Records from a data source:
------------

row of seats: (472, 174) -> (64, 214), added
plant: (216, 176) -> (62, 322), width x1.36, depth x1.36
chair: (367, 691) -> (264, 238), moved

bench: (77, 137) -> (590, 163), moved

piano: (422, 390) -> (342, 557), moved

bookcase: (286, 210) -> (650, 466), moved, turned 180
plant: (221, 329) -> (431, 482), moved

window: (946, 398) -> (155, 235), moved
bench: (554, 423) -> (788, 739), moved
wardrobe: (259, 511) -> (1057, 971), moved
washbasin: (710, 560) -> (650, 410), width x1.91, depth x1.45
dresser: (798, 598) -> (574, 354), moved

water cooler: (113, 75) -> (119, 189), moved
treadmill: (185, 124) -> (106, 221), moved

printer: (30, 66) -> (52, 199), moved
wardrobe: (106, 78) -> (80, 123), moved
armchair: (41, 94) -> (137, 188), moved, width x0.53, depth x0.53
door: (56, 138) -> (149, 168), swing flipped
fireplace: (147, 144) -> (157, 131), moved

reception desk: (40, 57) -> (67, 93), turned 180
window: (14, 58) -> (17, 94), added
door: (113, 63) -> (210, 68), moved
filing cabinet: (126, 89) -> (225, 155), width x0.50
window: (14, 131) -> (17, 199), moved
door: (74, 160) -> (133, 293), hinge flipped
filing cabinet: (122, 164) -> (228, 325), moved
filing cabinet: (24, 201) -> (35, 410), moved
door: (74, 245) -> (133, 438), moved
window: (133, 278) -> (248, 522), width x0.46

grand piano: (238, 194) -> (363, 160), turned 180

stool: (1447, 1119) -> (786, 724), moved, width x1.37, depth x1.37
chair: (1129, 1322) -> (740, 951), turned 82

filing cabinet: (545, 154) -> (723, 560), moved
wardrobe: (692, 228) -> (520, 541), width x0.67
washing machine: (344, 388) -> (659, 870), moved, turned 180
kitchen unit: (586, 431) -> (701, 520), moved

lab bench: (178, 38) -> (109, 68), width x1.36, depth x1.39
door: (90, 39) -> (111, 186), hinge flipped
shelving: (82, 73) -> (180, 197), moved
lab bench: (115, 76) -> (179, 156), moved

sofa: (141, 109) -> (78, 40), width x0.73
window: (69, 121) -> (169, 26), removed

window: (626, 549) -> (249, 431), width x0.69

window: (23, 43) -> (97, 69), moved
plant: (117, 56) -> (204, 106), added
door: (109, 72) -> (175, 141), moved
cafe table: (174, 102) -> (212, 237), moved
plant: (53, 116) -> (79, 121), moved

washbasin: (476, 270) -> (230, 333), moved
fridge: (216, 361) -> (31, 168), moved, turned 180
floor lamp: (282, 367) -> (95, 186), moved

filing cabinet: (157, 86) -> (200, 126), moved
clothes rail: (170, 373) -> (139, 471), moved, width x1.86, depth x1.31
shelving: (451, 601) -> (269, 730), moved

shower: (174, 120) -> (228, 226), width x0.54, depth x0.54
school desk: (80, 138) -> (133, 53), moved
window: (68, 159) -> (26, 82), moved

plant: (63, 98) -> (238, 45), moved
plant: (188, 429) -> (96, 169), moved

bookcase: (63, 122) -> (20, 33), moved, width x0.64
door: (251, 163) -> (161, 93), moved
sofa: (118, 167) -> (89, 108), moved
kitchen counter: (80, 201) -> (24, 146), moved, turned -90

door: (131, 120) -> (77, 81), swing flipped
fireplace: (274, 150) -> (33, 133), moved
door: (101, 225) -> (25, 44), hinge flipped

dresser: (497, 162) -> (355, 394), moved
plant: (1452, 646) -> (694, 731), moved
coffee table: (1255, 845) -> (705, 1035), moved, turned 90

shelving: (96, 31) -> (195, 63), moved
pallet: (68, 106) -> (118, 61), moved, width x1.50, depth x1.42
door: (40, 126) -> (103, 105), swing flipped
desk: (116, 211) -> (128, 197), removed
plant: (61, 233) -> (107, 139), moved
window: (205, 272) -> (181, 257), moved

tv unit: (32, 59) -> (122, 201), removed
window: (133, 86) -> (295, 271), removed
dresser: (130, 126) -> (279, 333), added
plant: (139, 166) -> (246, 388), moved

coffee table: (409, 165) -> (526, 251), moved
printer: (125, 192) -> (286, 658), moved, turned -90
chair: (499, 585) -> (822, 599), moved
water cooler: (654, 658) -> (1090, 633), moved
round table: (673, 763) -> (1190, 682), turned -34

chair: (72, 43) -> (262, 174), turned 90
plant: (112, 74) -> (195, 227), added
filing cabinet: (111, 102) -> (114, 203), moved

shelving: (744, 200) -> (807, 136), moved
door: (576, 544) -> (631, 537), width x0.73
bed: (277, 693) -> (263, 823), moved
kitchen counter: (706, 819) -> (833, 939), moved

------------

**What you need to do:** Print, from the entries above, the line with "bookcase: (63, 122)", the line with "pallet: (68, 106)" and all lines between them, exactly and with nothing else.

**Exercise output:**
bookcase: (63, 122) -> (20, 33), moved, width x0.64
door: (251, 163) -> (161, 93), moved
sofa: (118, 167) -> (89, 108), moved
kitchen counter: (80, 201) -> (24, 146), moved, turned -90

door: (131, 120) -> (77, 81), swing flipped
fireplace: (274, 150) -> (33, 133), moved
door: (101, 225) -> (25, 44), hinge flipped

dresser: (497, 162) -> (355, 394), moved
plant: (1452, 646) -> (694, 731), moved
coffee table: (1255, 845) -> (705, 1035), moved, turned 90

shelving: (96, 31) -> (195, 63), moved
pallet: (68, 106) -> (118, 61), moved, width x1.50, depth x1.42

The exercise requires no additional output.